--- Input records Enclosed Below ---
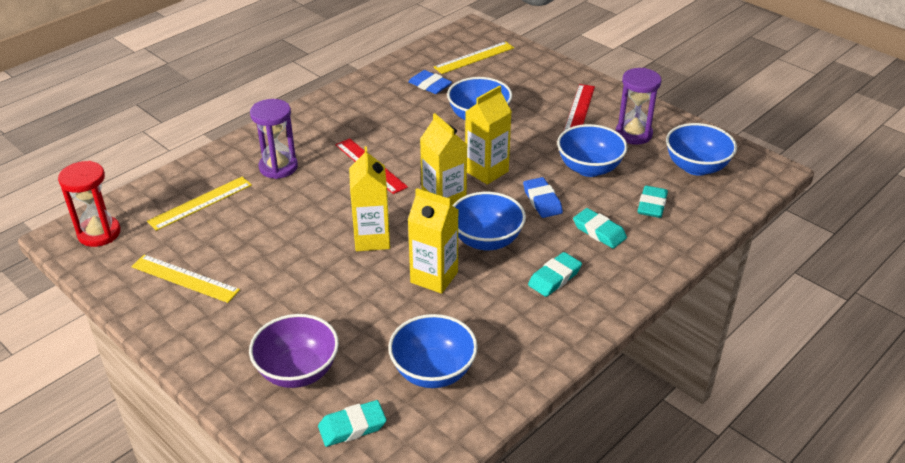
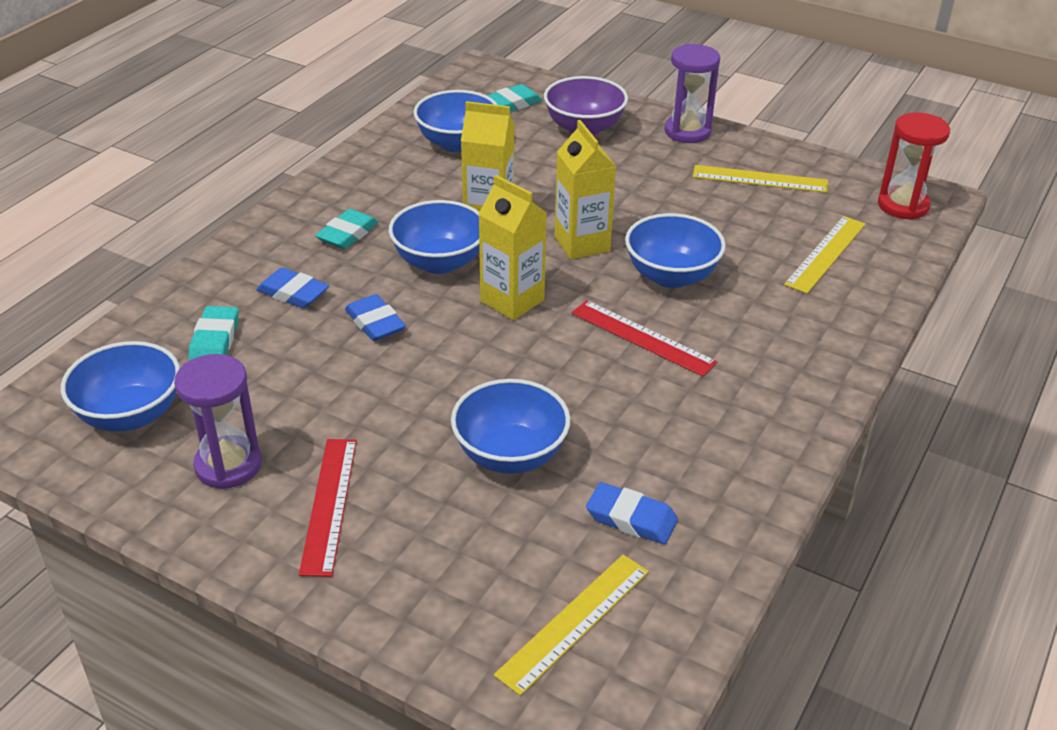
camera: 165 degrees right, 0 degrees up
(278, 167) = (771, 315): purple hourglass -> purple hourglass (687, 132)
(486, 171) = (467, 355): yellow carton -> none
(589, 168) = (307, 385): blue bowl -> blue bowl (671, 276)
(599, 231) = (293, 293): turquoise eraser -> blue eraser

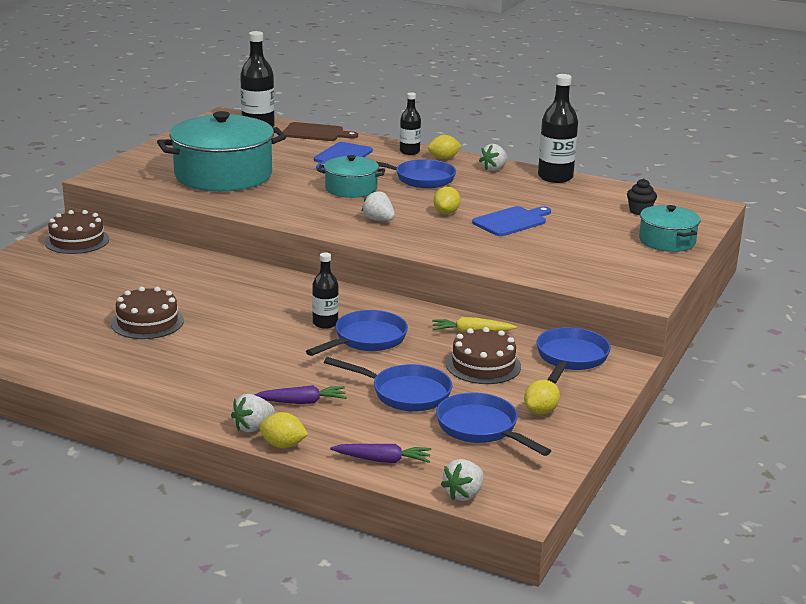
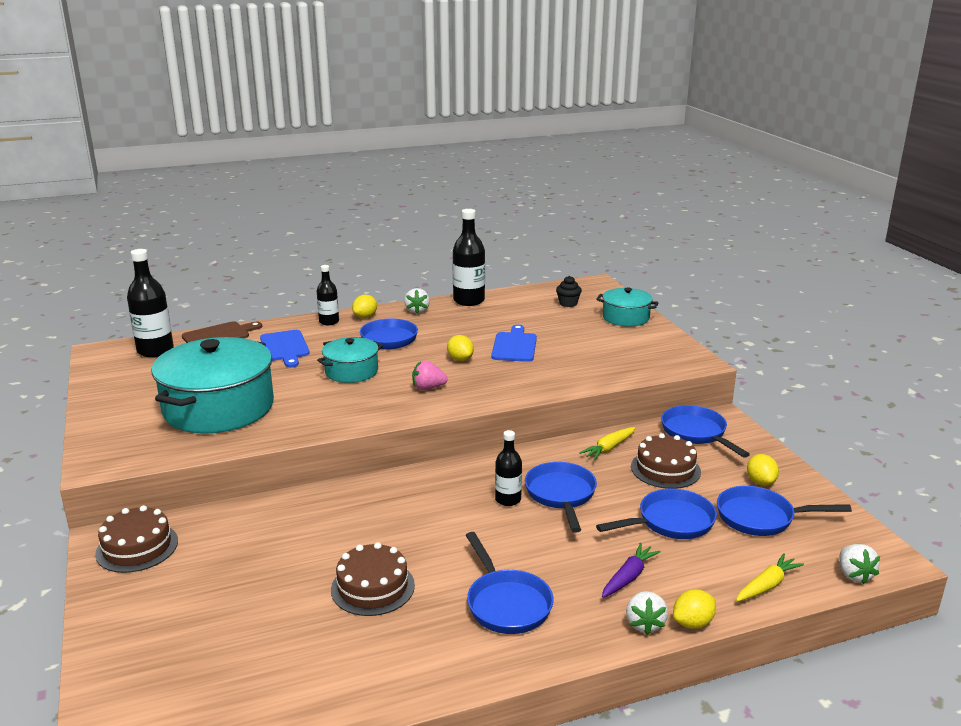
camera: 45 degrees left, 0 degrees up
(199, 371) = (506, 603): none -> blue pan
(378, 220) = (428, 388): white strawberry -> pink strawberry
(382, 460) = (767, 585): purple carrot -> yellow carrot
--- End of Enclosed Input records ---
● Required action:
Set down the data above exactly as written. Omit the pictures.

● Solution:
camera: 165 degrees right, 0 degrees up
(278, 167) = (771, 315): purple hourglass -> purple hourglass (687, 132)
(486, 171) = (467, 355): yellow carton -> none
(589, 168) = (307, 385): blue bowl -> blue bowl (671, 276)
(599, 231) = (293, 293): turquoise eraser -> blue eraser

camera: 45 degrees left, 0 degrees up
(199, 371) = (506, 603): none -> blue pan
(378, 220) = (428, 388): white strawberry -> pink strawberry
(382, 460) = (767, 585): purple carrot -> yellow carrot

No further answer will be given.